Task details:
Records follow. Copy every line with "turquoise".

Object correspondence data:
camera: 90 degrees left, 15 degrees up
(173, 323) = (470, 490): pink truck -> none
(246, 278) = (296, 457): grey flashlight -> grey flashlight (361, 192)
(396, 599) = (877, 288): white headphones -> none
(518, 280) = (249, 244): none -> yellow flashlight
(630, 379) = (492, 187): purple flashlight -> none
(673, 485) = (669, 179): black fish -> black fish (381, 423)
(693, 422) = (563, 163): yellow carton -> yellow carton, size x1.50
---
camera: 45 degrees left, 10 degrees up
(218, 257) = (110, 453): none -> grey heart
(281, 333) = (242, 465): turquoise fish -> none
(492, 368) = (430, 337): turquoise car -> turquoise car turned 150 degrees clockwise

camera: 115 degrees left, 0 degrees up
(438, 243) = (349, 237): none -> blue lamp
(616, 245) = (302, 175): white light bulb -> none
* * *
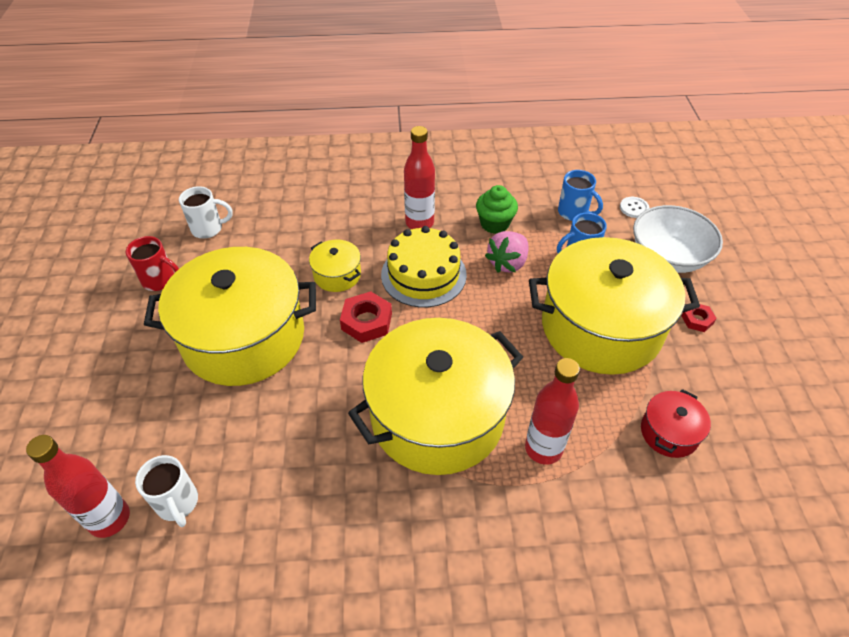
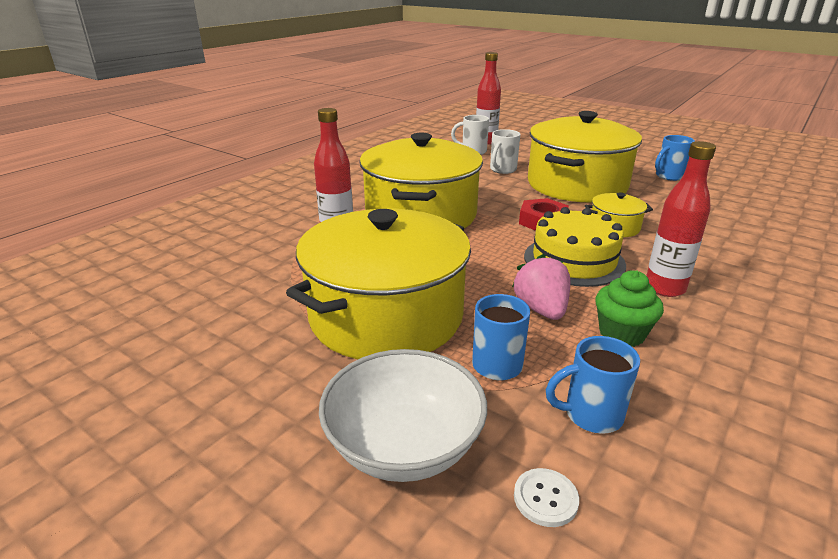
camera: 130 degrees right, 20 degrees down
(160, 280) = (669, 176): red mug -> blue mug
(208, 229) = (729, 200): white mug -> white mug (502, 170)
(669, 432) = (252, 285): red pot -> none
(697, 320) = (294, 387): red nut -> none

Output below:
(281, 333) = (242, 465): turquoise fish -> none
(492, 368) = (430, 337): turquoise car -> turquoise car turned 150 degrees clockwise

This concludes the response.